begin Given records
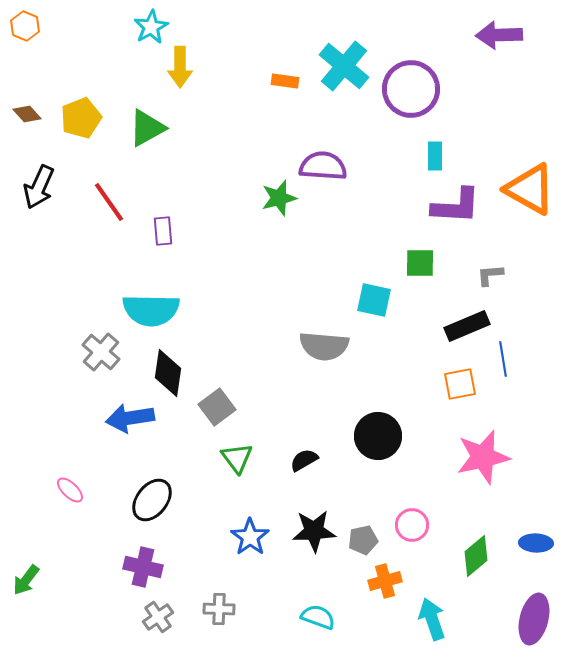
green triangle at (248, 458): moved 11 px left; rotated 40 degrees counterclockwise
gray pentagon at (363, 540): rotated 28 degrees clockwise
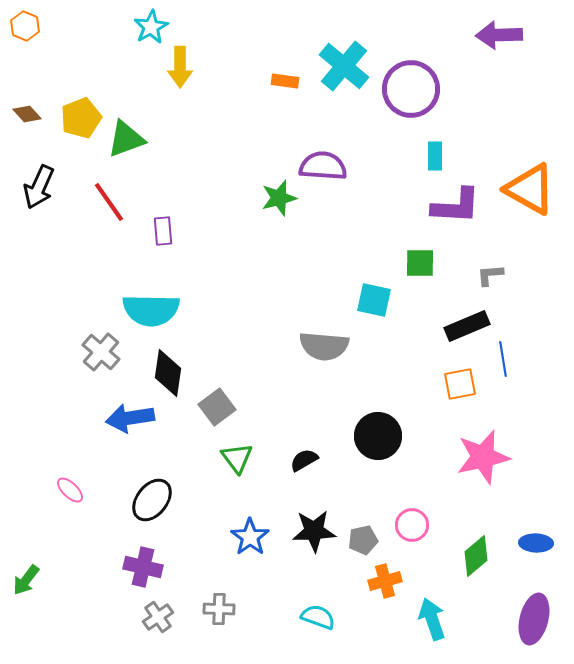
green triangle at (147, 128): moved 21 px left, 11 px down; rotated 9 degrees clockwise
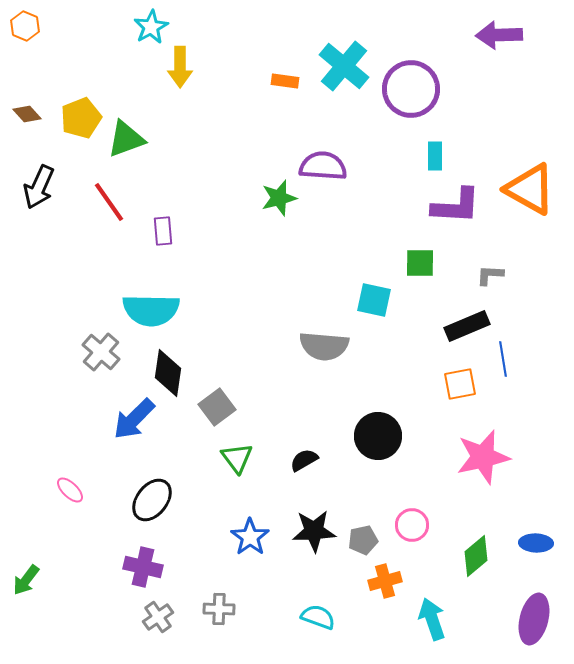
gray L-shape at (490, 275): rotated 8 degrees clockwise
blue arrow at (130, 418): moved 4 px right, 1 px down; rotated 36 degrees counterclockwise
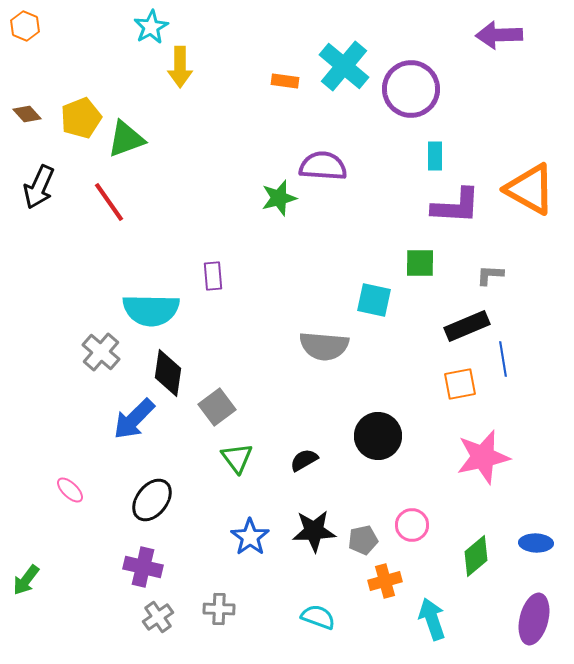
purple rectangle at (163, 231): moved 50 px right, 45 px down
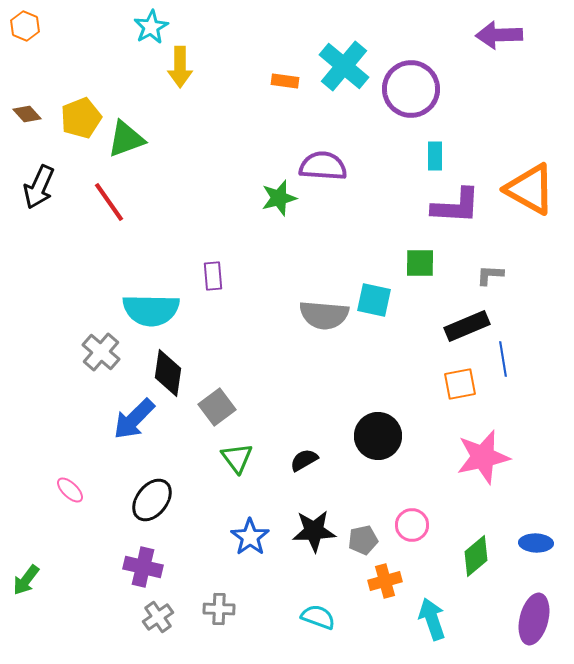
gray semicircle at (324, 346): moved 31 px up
end Given records
**Your objective**
Pull out every line above word for word, and leave the pictures out.

**Problem solution**
green triangle at (248, 458): moved 11 px left; rotated 40 degrees counterclockwise
gray pentagon at (363, 540): rotated 28 degrees clockwise
green triangle at (147, 128): moved 21 px left, 11 px down; rotated 9 degrees clockwise
gray L-shape at (490, 275): rotated 8 degrees clockwise
blue arrow at (130, 418): moved 4 px right, 1 px down; rotated 36 degrees counterclockwise
purple rectangle at (163, 231): moved 50 px right, 45 px down
gray semicircle at (324, 346): moved 31 px up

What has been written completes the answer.